- _Description of the task_
Reproduce the material that follows, please, but only from its first line to the line containing "T1: NPN (B VB, C", inclusive.

- _Data listing_
====

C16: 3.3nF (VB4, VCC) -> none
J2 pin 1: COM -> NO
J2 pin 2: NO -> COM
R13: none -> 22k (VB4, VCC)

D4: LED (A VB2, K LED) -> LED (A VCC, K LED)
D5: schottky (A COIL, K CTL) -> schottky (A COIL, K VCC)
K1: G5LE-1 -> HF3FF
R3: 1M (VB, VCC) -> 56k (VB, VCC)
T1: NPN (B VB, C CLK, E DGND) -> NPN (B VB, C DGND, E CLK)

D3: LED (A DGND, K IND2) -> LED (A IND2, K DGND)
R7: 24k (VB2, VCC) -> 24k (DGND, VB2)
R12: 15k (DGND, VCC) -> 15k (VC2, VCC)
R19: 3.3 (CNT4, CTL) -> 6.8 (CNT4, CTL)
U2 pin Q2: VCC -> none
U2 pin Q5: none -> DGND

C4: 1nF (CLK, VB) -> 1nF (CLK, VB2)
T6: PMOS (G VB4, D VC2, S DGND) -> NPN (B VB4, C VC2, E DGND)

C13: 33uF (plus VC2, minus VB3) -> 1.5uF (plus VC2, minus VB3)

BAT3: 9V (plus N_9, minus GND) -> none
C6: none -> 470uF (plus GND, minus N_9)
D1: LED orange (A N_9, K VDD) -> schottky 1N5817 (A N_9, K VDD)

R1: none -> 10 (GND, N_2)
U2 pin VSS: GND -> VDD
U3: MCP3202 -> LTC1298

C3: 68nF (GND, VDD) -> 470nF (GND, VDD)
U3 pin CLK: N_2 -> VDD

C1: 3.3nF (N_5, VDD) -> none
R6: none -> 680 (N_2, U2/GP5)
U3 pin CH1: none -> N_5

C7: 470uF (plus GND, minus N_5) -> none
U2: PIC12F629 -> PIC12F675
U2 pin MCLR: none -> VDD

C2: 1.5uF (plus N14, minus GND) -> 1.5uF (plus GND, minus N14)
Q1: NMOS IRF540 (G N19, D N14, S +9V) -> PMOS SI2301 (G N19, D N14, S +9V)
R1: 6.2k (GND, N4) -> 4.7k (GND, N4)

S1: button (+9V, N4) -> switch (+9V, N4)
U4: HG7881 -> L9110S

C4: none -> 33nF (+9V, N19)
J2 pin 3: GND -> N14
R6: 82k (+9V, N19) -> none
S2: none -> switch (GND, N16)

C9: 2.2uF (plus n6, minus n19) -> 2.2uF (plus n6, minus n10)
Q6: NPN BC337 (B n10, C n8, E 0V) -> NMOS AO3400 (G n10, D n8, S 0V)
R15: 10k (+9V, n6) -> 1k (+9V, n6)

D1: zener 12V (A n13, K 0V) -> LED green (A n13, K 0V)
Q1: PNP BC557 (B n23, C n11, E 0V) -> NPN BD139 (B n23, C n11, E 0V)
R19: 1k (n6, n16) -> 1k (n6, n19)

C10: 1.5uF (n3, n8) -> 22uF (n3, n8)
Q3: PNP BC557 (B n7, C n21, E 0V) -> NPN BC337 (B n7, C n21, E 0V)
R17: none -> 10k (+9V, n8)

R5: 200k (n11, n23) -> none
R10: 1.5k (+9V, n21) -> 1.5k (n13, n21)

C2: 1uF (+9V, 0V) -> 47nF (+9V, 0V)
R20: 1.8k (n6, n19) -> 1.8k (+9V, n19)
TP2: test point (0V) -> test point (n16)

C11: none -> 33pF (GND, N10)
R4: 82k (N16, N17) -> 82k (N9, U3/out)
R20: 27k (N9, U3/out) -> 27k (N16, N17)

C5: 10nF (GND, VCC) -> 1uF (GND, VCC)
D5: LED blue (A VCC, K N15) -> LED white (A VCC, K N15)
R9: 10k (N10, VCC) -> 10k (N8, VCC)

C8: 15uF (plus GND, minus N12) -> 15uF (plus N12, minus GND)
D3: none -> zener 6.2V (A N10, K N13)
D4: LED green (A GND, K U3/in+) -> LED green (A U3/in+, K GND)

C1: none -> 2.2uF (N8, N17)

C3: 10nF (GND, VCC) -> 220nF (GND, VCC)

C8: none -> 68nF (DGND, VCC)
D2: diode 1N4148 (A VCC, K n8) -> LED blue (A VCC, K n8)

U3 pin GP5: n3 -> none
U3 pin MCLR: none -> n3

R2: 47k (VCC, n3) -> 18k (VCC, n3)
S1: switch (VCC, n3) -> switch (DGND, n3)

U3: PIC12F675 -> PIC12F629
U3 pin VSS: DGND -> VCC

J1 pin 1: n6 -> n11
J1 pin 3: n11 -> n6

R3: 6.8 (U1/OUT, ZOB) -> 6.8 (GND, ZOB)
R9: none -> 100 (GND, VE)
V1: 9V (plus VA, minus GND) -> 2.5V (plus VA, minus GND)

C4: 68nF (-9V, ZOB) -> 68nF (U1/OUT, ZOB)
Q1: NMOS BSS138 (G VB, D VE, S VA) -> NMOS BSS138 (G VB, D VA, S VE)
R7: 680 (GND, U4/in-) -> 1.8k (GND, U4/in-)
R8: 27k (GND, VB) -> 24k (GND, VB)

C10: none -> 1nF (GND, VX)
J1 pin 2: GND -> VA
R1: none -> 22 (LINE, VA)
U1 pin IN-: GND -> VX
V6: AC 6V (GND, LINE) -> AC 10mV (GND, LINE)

====

- _Output_
C16: 3.3nF (VB4, VCC) -> none
J2 pin 1: COM -> NO
J2 pin 2: NO -> COM
R13: none -> 22k (VB4, VCC)

D4: LED (A VB2, K LED) -> LED (A VCC, K LED)
D5: schottky (A COIL, K CTL) -> schottky (A COIL, K VCC)
K1: G5LE-1 -> HF3FF
R3: 1M (VB, VCC) -> 56k (VB, VCC)
T1: NPN (B VB, C CLK, E DGND) -> NPN (B VB, C DGND, E CLK)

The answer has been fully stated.